Task item: Below are the records; retype them exactly and omit each picture.

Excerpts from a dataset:
[Start of Attachment]

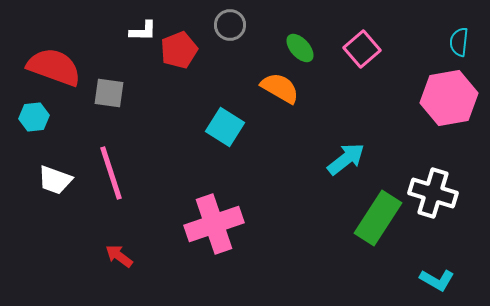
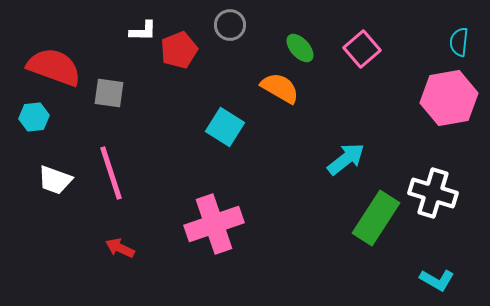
green rectangle: moved 2 px left
red arrow: moved 1 px right, 8 px up; rotated 12 degrees counterclockwise
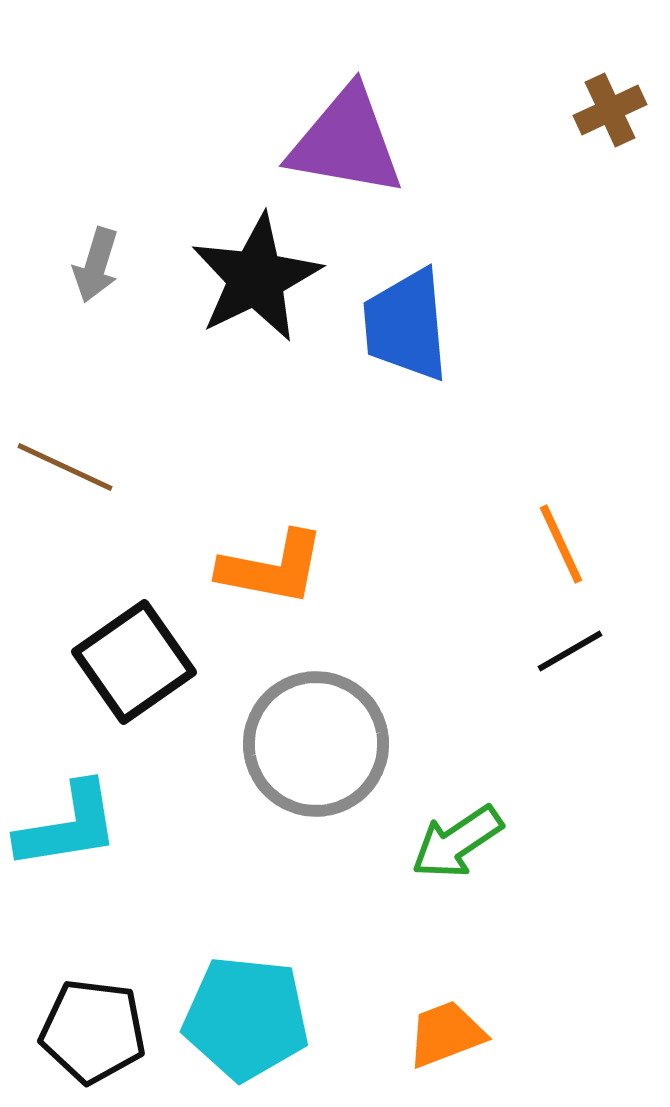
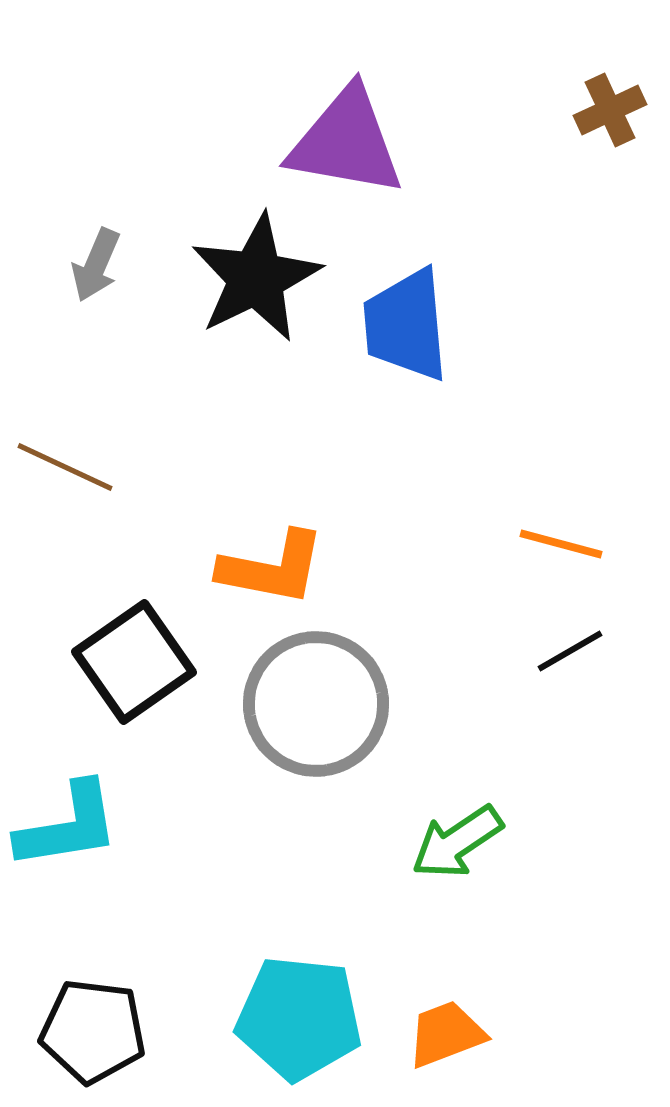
gray arrow: rotated 6 degrees clockwise
orange line: rotated 50 degrees counterclockwise
gray circle: moved 40 px up
cyan pentagon: moved 53 px right
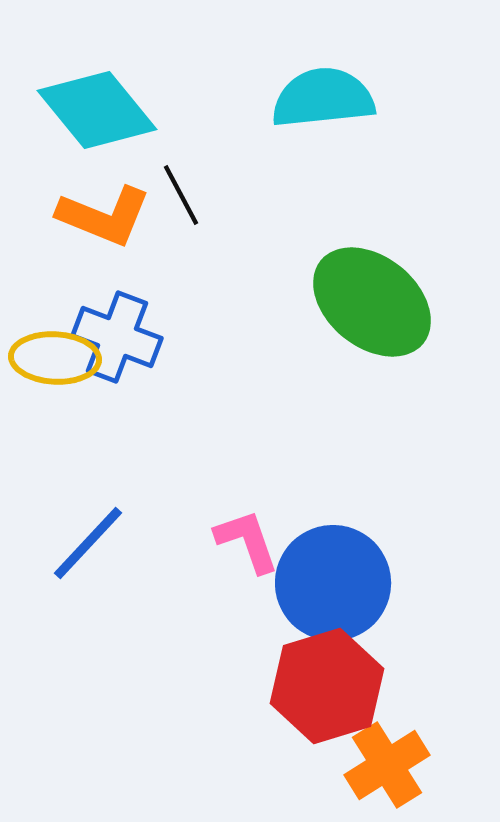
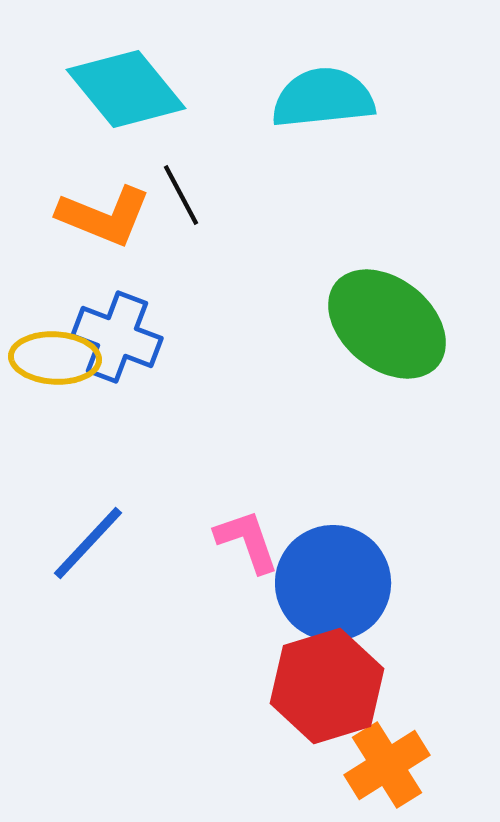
cyan diamond: moved 29 px right, 21 px up
green ellipse: moved 15 px right, 22 px down
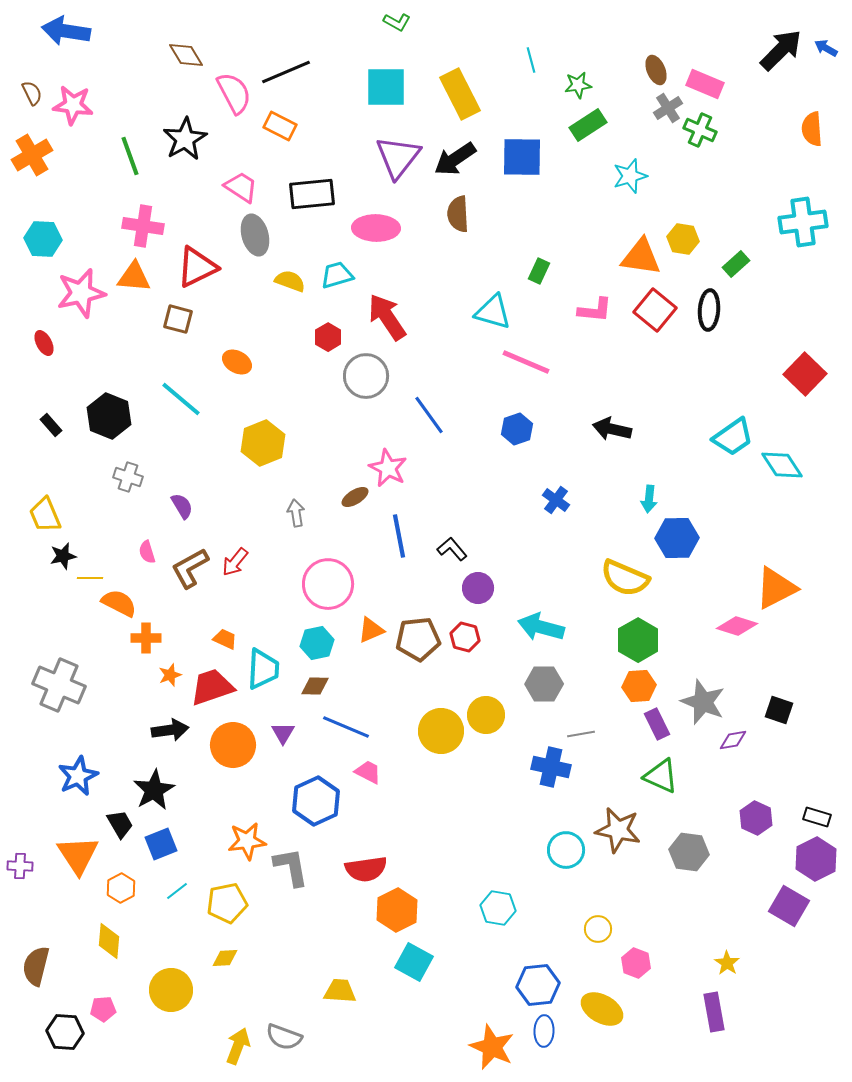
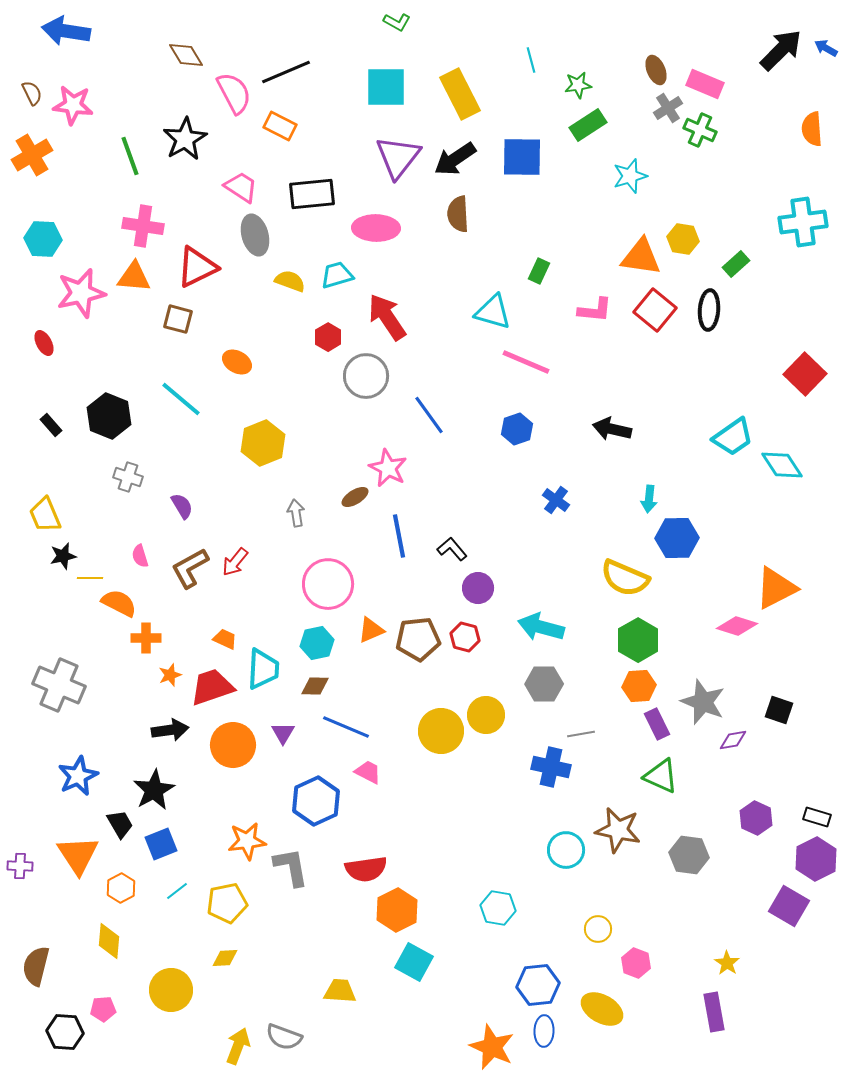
pink semicircle at (147, 552): moved 7 px left, 4 px down
gray hexagon at (689, 852): moved 3 px down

[End of Attachment]

Expected answer:
green rectangle: moved 2 px left
red arrow: moved 1 px right, 8 px up; rotated 12 degrees counterclockwise
gray arrow: rotated 6 degrees clockwise
orange line: rotated 50 degrees counterclockwise
gray circle: moved 40 px up
cyan pentagon: moved 53 px right
cyan diamond: moved 29 px right, 21 px up
green ellipse: moved 15 px right, 22 px down
pink semicircle at (147, 552): moved 7 px left, 4 px down
gray hexagon at (689, 852): moved 3 px down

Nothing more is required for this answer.